## [Task directions]
Everything in the listing must be repeated exactly, apart from the images.

## [Data]
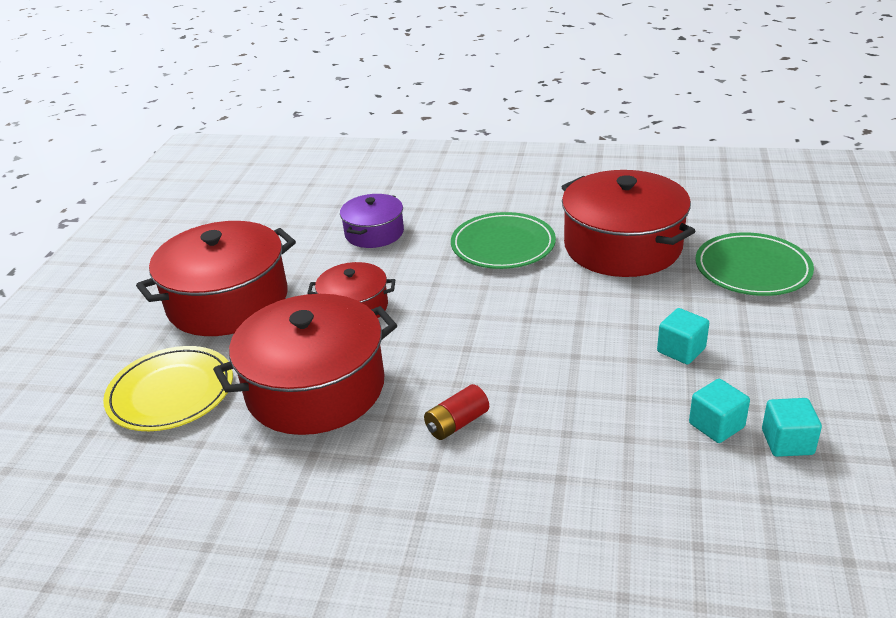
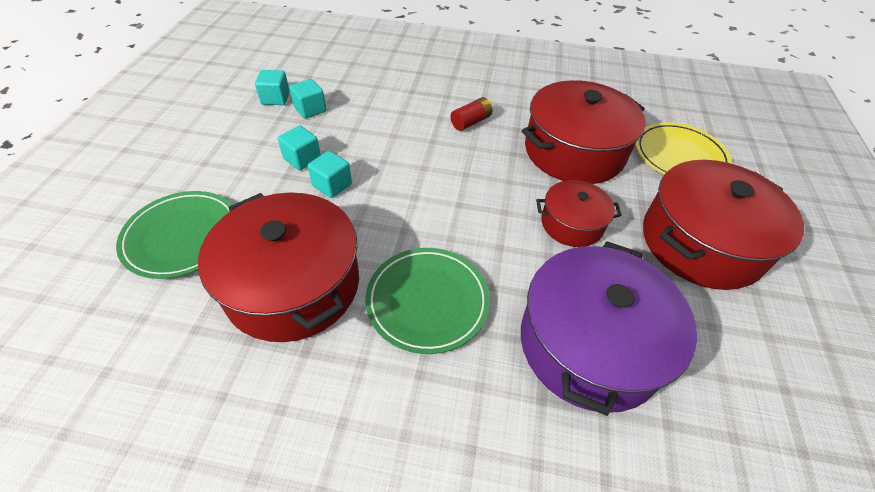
camera: 175 degrees right, 15 degrees up
(374, 233) = (589, 344): purple pot -> purple pot, size x1.84
(627, 324) = (332, 185): none -> turquoise cube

## [Answer for the task]
camera: 175 degrees right, 15 degrees up
(374, 233) = (589, 344): purple pot -> purple pot, size x1.84
(627, 324) = (332, 185): none -> turquoise cube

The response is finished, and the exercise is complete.